*Stored items*
____
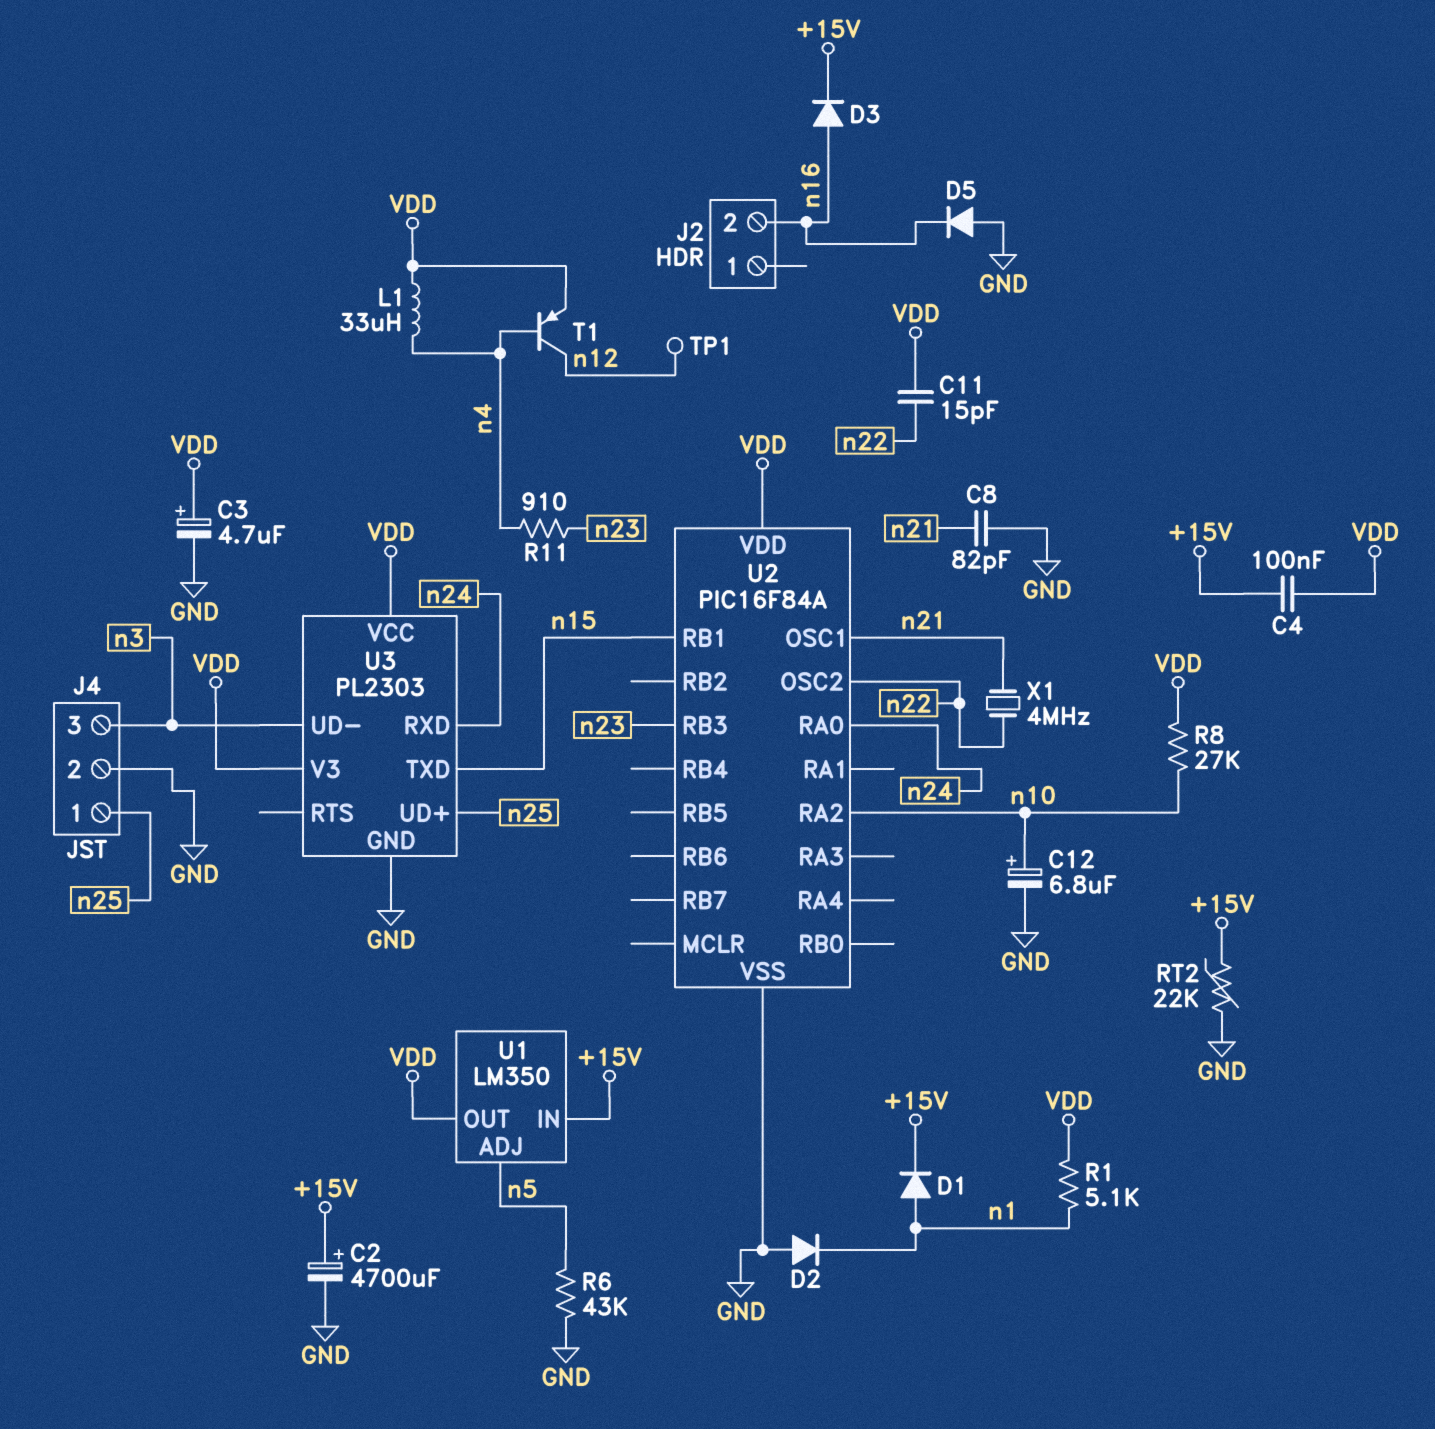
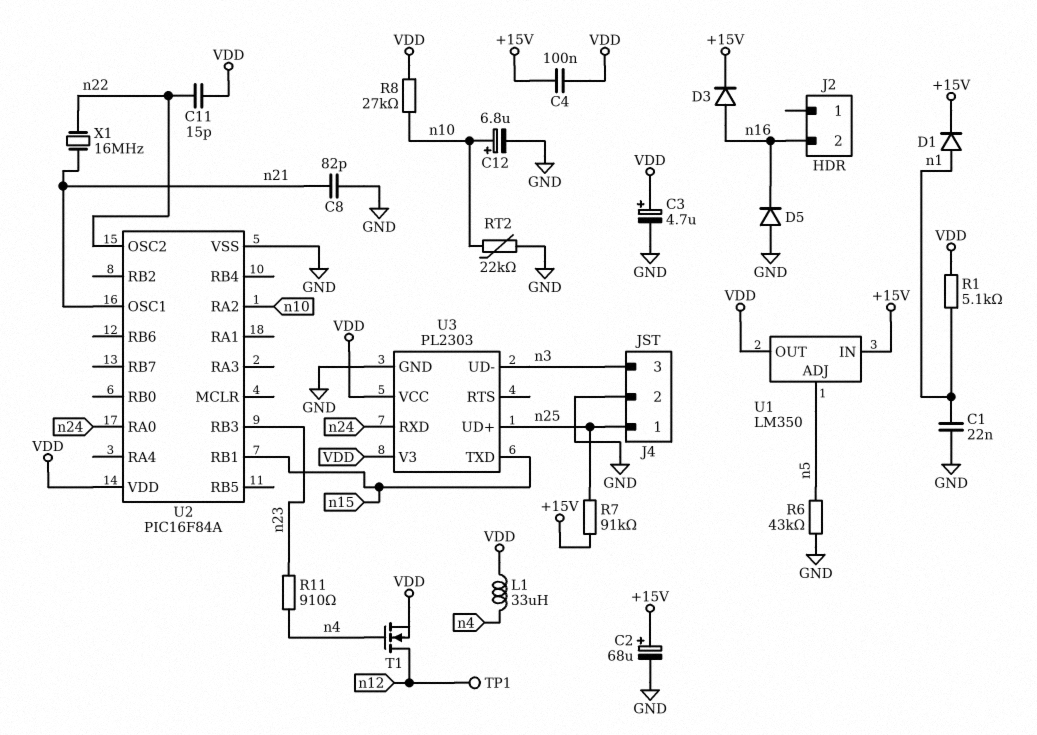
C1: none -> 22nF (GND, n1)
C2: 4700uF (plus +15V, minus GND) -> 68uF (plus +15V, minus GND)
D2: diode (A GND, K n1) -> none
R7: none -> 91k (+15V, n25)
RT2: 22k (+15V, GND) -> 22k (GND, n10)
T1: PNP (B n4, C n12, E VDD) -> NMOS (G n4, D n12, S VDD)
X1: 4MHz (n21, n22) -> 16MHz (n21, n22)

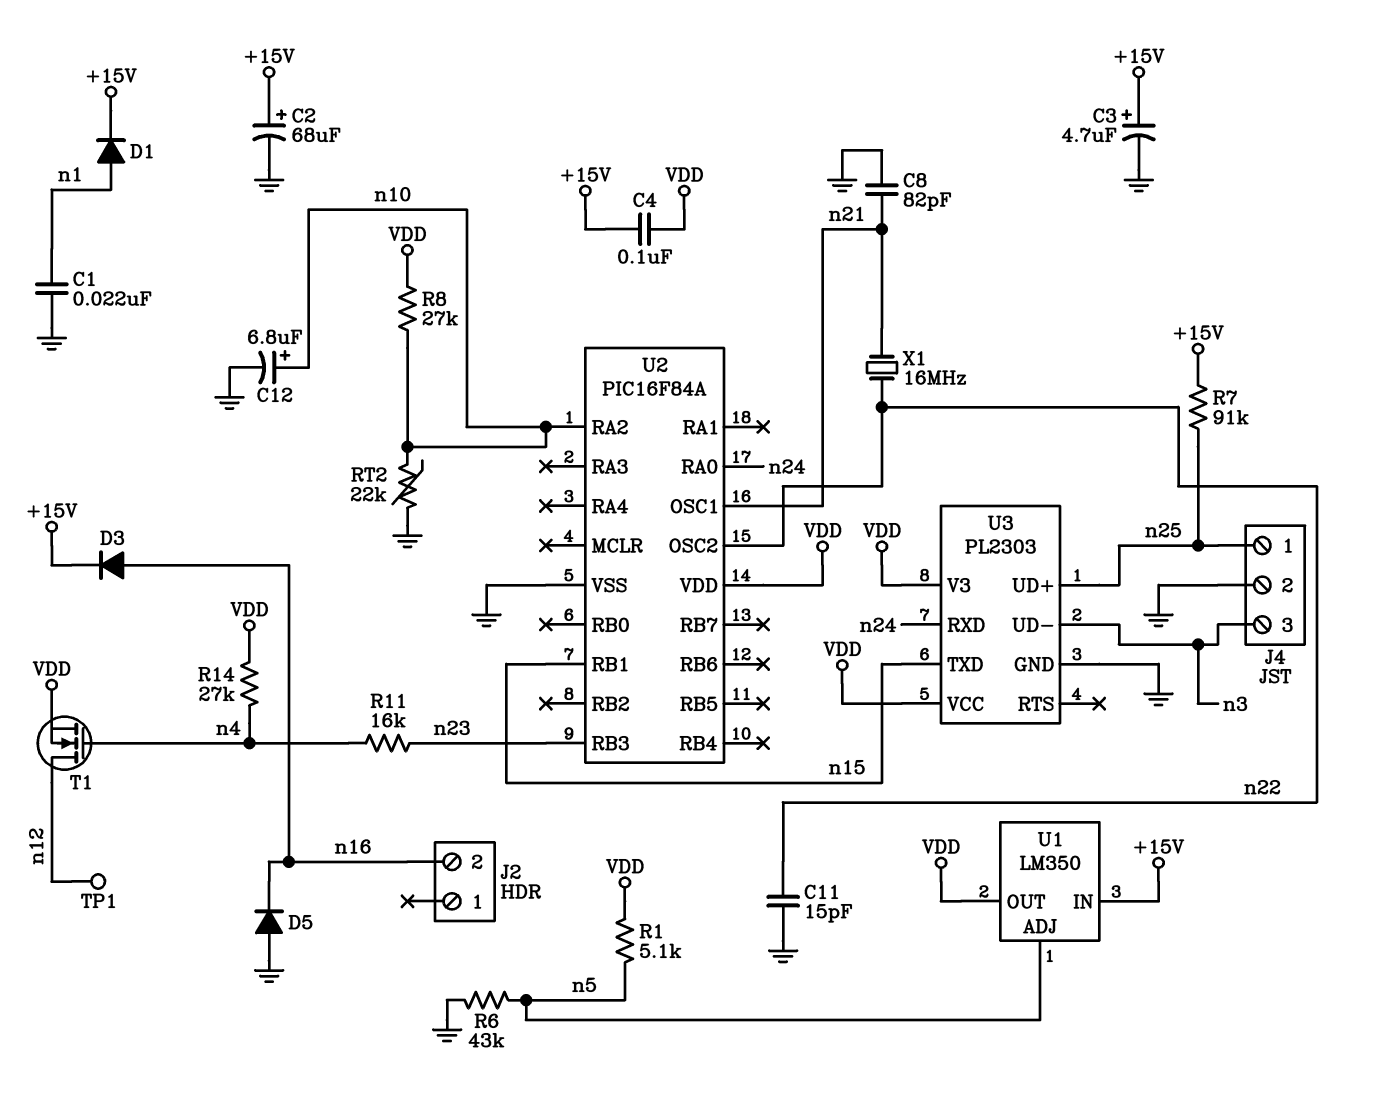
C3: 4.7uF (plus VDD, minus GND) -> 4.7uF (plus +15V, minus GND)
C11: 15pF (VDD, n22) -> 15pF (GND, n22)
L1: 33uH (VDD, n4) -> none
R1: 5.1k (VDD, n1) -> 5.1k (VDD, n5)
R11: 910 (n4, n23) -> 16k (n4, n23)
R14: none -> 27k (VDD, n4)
____
*ACTION ITEM*
Whenever the word "none" occurs in a line above, copy that line.

*RESULT*
C1: none -> 22nF (GND, n1)
D2: diode (A GND, K n1) -> none
R7: none -> 91k (+15V, n25)
L1: 33uH (VDD, n4) -> none
R14: none -> 27k (VDD, n4)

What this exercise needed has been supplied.